[Opening Source data section]

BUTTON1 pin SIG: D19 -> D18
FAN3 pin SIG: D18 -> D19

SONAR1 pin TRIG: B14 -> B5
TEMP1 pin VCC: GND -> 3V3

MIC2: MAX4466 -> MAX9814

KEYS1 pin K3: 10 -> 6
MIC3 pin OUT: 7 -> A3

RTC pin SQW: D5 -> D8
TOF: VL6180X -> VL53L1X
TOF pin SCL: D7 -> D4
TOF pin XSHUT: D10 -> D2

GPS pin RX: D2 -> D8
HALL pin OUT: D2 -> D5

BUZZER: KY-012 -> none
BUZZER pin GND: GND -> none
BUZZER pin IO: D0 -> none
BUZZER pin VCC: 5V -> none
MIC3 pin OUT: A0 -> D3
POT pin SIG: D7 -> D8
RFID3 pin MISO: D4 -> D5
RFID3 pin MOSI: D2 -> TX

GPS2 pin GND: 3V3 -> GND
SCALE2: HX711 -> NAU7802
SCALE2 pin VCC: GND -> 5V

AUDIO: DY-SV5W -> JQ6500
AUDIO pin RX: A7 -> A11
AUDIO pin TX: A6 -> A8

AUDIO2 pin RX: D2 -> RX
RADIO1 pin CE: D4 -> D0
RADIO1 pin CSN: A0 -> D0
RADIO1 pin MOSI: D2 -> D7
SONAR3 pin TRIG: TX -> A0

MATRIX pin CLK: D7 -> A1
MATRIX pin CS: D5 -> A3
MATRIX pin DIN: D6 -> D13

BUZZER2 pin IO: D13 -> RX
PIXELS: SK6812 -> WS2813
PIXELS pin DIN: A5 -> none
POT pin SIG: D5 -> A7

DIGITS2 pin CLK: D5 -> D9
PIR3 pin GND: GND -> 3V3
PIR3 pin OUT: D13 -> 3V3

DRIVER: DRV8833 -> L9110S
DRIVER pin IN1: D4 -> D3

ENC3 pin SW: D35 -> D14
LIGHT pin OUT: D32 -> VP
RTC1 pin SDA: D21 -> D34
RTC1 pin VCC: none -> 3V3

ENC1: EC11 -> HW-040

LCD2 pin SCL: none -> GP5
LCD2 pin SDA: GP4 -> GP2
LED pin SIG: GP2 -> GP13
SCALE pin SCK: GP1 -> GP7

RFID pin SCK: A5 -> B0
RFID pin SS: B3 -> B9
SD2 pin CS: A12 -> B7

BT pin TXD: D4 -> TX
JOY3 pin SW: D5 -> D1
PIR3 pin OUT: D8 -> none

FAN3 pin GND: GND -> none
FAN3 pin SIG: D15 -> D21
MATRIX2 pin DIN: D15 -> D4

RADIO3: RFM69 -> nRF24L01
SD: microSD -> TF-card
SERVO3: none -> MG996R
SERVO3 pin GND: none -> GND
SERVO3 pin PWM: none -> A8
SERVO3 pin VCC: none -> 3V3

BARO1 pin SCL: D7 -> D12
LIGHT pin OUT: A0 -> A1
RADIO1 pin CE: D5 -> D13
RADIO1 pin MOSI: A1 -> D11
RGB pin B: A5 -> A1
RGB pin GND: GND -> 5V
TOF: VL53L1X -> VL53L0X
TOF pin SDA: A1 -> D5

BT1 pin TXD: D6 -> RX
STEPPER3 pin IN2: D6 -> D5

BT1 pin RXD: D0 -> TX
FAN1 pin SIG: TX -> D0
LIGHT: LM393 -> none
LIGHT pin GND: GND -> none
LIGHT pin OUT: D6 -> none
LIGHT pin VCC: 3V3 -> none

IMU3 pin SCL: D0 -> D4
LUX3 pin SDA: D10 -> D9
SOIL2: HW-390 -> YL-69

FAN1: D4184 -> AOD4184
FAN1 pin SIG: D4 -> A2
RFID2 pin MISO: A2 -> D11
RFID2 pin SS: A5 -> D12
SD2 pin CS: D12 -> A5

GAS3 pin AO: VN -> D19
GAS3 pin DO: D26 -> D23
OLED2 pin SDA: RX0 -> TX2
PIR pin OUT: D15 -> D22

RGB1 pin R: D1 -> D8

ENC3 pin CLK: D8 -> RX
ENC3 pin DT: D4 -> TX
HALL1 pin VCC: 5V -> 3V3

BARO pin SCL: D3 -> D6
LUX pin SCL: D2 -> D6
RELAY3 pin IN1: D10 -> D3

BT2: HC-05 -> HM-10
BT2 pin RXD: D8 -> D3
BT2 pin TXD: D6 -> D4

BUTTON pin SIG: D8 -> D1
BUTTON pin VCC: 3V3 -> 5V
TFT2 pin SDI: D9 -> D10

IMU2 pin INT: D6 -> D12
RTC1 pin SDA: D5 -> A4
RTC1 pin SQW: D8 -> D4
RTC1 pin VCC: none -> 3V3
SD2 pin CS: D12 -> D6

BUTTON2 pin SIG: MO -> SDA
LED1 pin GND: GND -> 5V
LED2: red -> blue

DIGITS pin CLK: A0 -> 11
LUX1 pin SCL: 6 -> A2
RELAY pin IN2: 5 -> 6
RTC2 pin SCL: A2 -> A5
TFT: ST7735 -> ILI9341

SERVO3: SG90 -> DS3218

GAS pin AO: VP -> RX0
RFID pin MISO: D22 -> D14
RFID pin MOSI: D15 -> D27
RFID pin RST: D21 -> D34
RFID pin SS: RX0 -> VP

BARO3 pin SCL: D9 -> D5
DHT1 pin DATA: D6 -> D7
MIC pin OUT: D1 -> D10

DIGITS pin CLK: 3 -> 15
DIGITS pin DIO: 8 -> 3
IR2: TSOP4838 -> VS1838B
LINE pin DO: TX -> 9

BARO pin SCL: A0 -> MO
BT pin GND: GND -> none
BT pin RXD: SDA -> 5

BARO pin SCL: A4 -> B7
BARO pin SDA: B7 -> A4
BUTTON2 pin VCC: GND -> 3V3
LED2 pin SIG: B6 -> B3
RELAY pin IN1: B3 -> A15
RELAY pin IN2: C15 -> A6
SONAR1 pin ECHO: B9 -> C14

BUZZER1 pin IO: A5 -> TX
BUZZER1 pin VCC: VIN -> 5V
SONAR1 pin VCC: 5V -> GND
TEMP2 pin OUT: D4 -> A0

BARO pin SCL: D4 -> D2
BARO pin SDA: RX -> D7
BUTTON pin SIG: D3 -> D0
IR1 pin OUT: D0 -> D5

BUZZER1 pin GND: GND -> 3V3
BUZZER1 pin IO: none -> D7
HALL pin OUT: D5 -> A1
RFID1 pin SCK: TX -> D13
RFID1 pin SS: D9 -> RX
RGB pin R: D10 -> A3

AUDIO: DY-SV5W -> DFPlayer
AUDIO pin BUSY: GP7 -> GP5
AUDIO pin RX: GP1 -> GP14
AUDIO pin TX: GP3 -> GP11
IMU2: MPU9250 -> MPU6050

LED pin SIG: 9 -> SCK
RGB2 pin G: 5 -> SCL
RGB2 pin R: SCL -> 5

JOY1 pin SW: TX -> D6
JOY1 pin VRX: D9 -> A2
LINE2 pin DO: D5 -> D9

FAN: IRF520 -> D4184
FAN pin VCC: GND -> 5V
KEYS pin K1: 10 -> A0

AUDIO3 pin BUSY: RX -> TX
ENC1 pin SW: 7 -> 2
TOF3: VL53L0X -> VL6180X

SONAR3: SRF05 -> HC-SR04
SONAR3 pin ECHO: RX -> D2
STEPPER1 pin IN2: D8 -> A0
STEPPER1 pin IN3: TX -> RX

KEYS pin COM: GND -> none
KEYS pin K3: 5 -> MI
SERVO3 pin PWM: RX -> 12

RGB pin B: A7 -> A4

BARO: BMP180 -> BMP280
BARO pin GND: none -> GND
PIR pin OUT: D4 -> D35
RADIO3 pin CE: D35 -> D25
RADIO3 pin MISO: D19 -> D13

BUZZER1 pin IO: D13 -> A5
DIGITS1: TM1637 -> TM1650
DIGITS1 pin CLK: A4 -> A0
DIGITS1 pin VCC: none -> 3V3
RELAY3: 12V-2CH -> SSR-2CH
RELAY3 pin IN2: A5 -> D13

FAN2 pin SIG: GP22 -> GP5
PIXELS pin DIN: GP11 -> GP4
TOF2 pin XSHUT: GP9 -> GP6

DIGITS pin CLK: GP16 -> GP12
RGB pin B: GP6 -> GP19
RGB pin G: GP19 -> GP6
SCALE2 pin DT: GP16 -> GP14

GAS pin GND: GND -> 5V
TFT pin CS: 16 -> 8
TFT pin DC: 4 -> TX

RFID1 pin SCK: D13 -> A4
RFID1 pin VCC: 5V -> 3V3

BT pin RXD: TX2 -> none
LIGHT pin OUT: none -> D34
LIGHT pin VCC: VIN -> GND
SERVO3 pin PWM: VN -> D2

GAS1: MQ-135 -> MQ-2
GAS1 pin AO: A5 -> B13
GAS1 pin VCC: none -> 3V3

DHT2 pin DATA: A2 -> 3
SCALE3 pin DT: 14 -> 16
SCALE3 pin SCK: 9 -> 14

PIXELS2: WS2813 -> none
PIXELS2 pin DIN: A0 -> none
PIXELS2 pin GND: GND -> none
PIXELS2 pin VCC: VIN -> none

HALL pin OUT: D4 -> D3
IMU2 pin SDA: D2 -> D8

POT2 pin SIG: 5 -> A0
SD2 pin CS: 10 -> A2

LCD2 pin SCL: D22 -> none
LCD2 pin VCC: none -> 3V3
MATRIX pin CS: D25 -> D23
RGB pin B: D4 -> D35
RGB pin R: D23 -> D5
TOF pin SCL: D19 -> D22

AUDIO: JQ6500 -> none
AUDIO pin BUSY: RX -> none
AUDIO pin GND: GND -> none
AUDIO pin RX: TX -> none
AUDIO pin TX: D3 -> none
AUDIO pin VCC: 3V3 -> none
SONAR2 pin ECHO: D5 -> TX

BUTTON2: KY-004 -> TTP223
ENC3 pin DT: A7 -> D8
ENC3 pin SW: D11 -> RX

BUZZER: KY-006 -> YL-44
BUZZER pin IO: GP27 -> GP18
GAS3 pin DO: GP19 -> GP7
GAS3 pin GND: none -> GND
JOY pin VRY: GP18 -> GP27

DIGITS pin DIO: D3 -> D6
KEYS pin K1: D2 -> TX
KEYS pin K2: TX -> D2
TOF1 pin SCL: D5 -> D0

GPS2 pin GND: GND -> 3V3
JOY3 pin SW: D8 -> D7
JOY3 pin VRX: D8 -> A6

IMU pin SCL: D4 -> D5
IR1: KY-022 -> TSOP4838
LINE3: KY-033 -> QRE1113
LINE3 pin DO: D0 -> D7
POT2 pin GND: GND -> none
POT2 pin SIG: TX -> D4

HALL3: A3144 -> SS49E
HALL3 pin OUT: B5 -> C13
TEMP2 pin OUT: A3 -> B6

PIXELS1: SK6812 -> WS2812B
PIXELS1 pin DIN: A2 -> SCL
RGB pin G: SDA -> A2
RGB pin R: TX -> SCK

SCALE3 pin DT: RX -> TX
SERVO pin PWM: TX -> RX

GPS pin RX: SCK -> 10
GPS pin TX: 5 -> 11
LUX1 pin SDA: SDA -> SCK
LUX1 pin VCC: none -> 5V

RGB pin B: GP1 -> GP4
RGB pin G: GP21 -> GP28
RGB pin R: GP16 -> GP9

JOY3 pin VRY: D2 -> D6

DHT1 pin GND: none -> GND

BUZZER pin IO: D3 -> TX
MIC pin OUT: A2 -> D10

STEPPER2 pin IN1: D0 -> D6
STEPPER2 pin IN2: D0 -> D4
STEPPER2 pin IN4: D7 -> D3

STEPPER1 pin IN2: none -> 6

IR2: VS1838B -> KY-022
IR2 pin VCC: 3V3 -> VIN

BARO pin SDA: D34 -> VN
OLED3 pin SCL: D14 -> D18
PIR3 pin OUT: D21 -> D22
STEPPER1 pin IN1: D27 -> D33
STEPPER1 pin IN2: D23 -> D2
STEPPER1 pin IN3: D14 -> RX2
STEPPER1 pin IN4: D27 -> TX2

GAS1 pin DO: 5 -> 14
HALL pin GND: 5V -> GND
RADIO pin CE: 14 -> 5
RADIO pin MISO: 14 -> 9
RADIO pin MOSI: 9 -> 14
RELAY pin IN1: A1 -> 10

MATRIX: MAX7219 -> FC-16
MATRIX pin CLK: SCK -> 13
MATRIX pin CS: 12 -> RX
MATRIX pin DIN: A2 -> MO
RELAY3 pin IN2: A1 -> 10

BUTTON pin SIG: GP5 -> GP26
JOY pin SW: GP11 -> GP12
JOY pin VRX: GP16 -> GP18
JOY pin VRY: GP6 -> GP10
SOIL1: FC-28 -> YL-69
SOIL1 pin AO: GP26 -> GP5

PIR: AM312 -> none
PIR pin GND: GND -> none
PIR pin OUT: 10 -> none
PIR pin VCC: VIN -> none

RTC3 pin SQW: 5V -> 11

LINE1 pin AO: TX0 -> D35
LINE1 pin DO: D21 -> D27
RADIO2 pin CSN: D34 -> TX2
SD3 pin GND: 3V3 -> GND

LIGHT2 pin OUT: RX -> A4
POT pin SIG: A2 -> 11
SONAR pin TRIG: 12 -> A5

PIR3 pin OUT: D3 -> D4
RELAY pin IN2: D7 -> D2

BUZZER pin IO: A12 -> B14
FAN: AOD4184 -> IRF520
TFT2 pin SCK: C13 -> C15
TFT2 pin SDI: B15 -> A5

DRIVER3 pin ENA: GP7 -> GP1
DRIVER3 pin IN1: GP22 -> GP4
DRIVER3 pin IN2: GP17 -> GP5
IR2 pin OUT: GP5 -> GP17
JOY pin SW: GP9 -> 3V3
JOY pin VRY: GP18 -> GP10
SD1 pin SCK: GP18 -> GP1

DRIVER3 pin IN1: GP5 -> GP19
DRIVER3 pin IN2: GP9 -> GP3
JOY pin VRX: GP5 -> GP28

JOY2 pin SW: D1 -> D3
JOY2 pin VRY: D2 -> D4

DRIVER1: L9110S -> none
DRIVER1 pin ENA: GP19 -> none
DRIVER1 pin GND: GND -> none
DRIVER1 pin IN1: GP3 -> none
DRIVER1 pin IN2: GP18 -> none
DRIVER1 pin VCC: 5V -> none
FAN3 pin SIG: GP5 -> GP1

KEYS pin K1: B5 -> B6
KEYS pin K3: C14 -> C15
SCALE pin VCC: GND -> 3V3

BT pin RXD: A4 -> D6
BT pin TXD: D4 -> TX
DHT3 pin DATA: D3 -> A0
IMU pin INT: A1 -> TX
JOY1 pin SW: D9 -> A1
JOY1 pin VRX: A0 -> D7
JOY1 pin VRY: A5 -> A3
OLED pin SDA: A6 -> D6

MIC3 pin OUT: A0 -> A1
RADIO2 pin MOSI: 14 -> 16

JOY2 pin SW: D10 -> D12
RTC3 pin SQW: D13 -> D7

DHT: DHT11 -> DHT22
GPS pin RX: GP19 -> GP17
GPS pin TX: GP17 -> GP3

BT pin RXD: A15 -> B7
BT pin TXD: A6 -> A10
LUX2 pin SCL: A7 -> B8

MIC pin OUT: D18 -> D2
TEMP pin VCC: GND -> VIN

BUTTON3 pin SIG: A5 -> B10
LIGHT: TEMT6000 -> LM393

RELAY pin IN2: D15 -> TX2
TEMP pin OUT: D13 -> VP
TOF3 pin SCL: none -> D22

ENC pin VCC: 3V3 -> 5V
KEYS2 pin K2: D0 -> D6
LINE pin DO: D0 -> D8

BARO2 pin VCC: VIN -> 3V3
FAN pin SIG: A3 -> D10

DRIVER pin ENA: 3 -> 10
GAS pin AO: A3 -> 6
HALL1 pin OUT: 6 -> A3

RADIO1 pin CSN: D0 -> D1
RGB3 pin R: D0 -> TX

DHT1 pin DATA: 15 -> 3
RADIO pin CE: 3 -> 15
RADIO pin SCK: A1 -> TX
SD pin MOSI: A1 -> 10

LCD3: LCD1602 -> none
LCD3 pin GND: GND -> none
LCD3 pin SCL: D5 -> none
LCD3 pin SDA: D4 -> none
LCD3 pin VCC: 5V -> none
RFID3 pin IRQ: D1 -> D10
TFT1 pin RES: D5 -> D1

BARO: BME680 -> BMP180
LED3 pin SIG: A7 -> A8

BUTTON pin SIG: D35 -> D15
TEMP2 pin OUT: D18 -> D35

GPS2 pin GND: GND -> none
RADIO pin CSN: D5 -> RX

[Closing Source data section]

• Exercise: Beginning with the line containing "RGB pin R: D10 -> A3" and ending with the line containing "ENC3 pin DT: A7 -> D8", extract those lines exactly from the listing above, and only those.

• Solution for this problem:
RGB pin R: D10 -> A3

AUDIO: DY-SV5W -> DFPlayer
AUDIO pin BUSY: GP7 -> GP5
AUDIO pin RX: GP1 -> GP14
AUDIO pin TX: GP3 -> GP11
IMU2: MPU9250 -> MPU6050

LED pin SIG: 9 -> SCK
RGB2 pin G: 5 -> SCL
RGB2 pin R: SCL -> 5

JOY1 pin SW: TX -> D6
JOY1 pin VRX: D9 -> A2
LINE2 pin DO: D5 -> D9

FAN: IRF520 -> D4184
FAN pin VCC: GND -> 5V
KEYS pin K1: 10 -> A0

AUDIO3 pin BUSY: RX -> TX
ENC1 pin SW: 7 -> 2
TOF3: VL53L0X -> VL6180X

SONAR3: SRF05 -> HC-SR04
SONAR3 pin ECHO: RX -> D2
STEPPER1 pin IN2: D8 -> A0
STEPPER1 pin IN3: TX -> RX

KEYS pin COM: GND -> none
KEYS pin K3: 5 -> MI
SERVO3 pin PWM: RX -> 12

RGB pin B: A7 -> A4

BARO: BMP180 -> BMP280
BARO pin GND: none -> GND
PIR pin OUT: D4 -> D35
RADIO3 pin CE: D35 -> D25
RADIO3 pin MISO: D19 -> D13

BUZZER1 pin IO: D13 -> A5
DIGITS1: TM1637 -> TM1650
DIGITS1 pin CLK: A4 -> A0
DIGITS1 pin VCC: none -> 3V3
RELAY3: 12V-2CH -> SSR-2CH
RELAY3 pin IN2: A5 -> D13

FAN2 pin SIG: GP22 -> GP5
PIXELS pin DIN: GP11 -> GP4
TOF2 pin XSHUT: GP9 -> GP6

DIGITS pin CLK: GP16 -> GP12
RGB pin B: GP6 -> GP19
RGB pin G: GP19 -> GP6
SCALE2 pin DT: GP16 -> GP14

GAS pin GND: GND -> 5V
TFT pin CS: 16 -> 8
TFT pin DC: 4 -> TX

RFID1 pin SCK: D13 -> A4
RFID1 pin VCC: 5V -> 3V3

BT pin RXD: TX2 -> none
LIGHT pin OUT: none -> D34
LIGHT pin VCC: VIN -> GND
SERVO3 pin PWM: VN -> D2

GAS1: MQ-135 -> MQ-2
GAS1 pin AO: A5 -> B13
GAS1 pin VCC: none -> 3V3

DHT2 pin DATA: A2 -> 3
SCALE3 pin DT: 14 -> 16
SCALE3 pin SCK: 9 -> 14

PIXELS2: WS2813 -> none
PIXELS2 pin DIN: A0 -> none
PIXELS2 pin GND: GND -> none
PIXELS2 pin VCC: VIN -> none

HALL pin OUT: D4 -> D3
IMU2 pin SDA: D2 -> D8

POT2 pin SIG: 5 -> A0
SD2 pin CS: 10 -> A2

LCD2 pin SCL: D22 -> none
LCD2 pin VCC: none -> 3V3
MATRIX pin CS: D25 -> D23
RGB pin B: D4 -> D35
RGB pin R: D23 -> D5
TOF pin SCL: D19 -> D22

AUDIO: JQ6500 -> none
AUDIO pin BUSY: RX -> none
AUDIO pin GND: GND -> none
AUDIO pin RX: TX -> none
AUDIO pin TX: D3 -> none
AUDIO pin VCC: 3V3 -> none
SONAR2 pin ECHO: D5 -> TX

BUTTON2: KY-004 -> TTP223
ENC3 pin DT: A7 -> D8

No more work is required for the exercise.